### Required action
Restate word for word the lines of the entries below, starting with the line that holds "90 degrees clockwise" and ending with the line that holds "- pink_biroba [473,159]", and no others.

### Records shown
+--

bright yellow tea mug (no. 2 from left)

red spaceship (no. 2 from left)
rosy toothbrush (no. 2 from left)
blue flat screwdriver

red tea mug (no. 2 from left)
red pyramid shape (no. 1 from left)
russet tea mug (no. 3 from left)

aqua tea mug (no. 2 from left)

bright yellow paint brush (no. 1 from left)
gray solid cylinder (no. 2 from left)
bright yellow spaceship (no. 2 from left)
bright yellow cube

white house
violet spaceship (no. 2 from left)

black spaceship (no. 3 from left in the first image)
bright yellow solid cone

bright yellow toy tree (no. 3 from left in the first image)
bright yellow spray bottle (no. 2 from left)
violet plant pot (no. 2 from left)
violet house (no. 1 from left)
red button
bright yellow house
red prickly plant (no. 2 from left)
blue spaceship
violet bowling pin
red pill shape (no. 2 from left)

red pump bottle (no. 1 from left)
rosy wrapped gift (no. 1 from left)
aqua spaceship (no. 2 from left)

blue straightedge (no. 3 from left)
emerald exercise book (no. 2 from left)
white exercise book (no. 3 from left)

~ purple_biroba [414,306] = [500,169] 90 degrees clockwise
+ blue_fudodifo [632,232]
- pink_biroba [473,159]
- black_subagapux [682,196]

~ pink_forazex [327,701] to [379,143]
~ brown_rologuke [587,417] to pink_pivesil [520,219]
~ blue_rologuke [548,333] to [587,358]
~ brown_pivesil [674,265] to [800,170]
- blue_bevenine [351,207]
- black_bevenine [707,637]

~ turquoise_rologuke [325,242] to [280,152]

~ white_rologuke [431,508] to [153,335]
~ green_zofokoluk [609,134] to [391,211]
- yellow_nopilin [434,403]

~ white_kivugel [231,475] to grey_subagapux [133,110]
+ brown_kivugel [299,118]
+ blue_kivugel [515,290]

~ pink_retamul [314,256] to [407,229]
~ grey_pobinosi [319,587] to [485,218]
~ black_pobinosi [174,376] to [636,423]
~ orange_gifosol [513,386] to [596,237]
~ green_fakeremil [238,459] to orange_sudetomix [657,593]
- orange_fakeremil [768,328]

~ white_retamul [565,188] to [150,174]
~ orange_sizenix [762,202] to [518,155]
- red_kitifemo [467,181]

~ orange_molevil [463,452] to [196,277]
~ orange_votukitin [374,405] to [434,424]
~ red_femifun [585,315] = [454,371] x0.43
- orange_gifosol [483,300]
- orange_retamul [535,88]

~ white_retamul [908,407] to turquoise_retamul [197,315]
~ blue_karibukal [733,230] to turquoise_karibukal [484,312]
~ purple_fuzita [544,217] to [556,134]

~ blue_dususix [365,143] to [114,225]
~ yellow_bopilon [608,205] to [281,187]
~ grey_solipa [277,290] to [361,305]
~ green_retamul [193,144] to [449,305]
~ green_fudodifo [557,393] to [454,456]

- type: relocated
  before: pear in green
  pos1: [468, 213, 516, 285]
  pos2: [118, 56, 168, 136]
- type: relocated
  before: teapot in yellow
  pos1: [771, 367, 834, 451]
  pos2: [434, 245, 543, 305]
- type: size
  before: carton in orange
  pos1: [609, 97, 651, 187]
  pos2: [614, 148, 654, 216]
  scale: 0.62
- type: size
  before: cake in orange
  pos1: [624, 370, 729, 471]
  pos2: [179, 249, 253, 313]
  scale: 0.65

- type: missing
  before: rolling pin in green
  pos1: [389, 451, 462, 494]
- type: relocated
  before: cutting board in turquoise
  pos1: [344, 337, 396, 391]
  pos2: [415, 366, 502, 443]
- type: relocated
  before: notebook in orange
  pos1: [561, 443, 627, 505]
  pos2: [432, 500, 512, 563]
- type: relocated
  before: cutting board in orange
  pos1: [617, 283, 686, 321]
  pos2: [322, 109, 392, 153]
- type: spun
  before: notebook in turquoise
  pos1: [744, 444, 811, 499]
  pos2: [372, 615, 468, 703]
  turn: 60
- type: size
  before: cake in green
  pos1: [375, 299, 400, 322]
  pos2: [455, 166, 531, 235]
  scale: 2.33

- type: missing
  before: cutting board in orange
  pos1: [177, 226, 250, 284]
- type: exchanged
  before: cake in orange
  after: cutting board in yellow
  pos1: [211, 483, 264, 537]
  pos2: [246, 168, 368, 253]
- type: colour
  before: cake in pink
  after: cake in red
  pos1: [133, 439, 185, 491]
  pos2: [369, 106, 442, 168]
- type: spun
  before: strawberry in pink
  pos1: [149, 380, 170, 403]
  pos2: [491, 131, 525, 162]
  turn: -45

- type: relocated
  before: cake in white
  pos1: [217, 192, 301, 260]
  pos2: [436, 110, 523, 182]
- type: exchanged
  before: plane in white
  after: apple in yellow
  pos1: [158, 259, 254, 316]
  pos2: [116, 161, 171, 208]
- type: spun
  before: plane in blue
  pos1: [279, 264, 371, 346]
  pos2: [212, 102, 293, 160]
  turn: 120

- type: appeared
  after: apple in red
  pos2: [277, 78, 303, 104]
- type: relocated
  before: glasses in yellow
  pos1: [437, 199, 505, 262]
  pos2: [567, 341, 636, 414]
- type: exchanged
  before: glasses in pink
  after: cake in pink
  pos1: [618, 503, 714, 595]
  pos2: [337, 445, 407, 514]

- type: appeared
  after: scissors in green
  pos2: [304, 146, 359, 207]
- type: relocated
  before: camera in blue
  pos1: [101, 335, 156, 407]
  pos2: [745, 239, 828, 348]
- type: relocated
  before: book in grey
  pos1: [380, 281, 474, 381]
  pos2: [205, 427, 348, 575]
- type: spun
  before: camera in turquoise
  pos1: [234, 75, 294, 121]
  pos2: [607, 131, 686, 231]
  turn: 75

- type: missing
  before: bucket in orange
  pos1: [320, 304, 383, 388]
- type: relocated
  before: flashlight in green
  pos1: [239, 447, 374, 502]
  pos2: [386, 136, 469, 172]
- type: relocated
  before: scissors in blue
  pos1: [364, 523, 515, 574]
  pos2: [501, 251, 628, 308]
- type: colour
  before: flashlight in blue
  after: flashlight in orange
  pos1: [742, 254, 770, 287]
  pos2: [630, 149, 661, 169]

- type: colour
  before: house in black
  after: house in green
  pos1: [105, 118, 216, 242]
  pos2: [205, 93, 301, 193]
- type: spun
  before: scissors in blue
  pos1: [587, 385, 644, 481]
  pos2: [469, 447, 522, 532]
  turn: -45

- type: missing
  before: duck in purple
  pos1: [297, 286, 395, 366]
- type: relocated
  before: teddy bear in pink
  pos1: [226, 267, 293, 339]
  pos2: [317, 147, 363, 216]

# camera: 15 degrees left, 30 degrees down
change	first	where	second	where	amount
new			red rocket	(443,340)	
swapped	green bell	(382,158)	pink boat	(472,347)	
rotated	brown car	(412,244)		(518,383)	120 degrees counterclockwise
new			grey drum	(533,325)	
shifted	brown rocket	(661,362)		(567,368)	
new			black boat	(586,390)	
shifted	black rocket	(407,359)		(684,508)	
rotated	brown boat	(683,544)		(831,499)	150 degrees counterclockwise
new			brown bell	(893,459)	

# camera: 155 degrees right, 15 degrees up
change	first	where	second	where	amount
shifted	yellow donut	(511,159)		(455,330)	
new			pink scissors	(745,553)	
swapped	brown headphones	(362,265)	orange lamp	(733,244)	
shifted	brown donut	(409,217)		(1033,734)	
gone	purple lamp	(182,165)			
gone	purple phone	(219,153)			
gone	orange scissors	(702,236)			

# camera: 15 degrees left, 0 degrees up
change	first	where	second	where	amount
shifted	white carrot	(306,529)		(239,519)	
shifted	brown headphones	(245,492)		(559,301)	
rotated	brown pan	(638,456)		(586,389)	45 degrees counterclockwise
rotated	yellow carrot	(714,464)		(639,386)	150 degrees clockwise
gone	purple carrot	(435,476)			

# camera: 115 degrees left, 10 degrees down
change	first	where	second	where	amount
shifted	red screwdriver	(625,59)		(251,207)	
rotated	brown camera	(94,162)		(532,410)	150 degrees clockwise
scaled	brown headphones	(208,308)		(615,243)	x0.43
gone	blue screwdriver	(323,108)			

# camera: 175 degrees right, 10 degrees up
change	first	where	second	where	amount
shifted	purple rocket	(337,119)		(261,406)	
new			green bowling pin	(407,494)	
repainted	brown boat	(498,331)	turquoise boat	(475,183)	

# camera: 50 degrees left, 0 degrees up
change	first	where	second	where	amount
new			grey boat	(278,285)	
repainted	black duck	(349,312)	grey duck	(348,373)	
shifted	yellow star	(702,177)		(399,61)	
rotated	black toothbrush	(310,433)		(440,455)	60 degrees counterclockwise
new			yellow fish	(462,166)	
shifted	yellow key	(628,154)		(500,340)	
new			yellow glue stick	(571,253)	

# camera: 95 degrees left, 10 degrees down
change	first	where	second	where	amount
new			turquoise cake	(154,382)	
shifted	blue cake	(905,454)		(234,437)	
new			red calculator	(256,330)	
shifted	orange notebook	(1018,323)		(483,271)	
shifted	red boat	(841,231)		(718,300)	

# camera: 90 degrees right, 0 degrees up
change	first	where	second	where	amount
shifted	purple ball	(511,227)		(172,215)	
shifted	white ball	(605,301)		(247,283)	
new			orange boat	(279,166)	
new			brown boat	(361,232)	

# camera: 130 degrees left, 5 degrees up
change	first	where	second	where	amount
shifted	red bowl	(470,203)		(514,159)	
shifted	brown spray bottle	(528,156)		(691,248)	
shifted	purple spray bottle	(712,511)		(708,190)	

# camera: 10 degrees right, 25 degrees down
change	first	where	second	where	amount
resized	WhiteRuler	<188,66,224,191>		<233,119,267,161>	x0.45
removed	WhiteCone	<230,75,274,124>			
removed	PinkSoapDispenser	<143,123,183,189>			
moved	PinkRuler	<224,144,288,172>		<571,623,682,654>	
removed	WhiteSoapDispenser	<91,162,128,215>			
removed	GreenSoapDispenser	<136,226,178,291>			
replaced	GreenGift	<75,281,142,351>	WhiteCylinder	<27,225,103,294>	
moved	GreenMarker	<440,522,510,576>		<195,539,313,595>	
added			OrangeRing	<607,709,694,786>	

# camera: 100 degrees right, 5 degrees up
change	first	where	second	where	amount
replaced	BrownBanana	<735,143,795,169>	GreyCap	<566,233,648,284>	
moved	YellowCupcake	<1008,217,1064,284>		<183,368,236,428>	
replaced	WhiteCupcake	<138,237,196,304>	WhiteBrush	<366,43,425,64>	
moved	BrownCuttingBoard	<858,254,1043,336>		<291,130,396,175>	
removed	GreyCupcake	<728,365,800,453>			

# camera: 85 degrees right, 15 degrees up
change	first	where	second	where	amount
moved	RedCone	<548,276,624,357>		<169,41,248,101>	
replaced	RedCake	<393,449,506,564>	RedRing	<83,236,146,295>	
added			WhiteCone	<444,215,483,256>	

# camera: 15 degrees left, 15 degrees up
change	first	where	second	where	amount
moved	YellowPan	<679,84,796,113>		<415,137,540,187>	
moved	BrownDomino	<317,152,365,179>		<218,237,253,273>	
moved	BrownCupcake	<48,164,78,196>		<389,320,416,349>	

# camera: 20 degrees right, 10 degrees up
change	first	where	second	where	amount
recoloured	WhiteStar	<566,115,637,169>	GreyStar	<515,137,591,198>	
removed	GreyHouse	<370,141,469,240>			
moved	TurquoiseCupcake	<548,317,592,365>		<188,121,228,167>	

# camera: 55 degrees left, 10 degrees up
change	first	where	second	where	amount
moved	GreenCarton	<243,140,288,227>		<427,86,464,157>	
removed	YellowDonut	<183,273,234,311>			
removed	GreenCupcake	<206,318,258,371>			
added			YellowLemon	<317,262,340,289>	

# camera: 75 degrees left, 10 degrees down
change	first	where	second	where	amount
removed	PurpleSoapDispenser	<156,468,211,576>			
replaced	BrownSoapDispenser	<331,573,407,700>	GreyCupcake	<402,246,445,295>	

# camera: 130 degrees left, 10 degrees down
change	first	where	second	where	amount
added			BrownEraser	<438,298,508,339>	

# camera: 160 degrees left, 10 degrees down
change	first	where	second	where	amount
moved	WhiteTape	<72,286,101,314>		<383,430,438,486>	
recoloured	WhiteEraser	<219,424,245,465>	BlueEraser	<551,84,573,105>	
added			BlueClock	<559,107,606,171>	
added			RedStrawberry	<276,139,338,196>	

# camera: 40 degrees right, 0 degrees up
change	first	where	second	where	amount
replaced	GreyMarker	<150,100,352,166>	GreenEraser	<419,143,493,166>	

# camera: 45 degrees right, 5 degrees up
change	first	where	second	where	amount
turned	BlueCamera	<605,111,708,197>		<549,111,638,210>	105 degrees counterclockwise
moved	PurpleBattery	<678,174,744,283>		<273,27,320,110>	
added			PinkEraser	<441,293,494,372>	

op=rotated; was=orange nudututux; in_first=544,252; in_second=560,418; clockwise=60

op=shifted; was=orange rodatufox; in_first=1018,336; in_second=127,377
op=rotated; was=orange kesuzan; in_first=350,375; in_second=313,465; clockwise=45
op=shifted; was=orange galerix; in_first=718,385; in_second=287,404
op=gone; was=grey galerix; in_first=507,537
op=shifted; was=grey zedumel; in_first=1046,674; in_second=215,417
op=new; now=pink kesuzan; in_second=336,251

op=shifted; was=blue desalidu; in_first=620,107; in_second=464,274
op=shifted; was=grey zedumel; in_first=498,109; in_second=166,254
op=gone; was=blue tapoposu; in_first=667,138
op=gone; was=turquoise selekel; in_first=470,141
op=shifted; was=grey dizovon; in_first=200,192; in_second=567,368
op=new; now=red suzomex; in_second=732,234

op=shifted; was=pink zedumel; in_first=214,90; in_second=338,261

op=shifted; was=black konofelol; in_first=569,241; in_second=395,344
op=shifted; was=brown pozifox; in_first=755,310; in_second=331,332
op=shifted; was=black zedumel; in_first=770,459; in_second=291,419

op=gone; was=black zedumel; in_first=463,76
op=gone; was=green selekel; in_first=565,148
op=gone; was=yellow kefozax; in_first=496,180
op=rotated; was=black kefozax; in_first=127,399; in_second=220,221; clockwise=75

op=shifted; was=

+--

### Exercise answer
~ purple_biroba [414,306] = [500,169] 90 degrees clockwise
+ blue_fudodifo [632,232]
- pink_biroba [473,159]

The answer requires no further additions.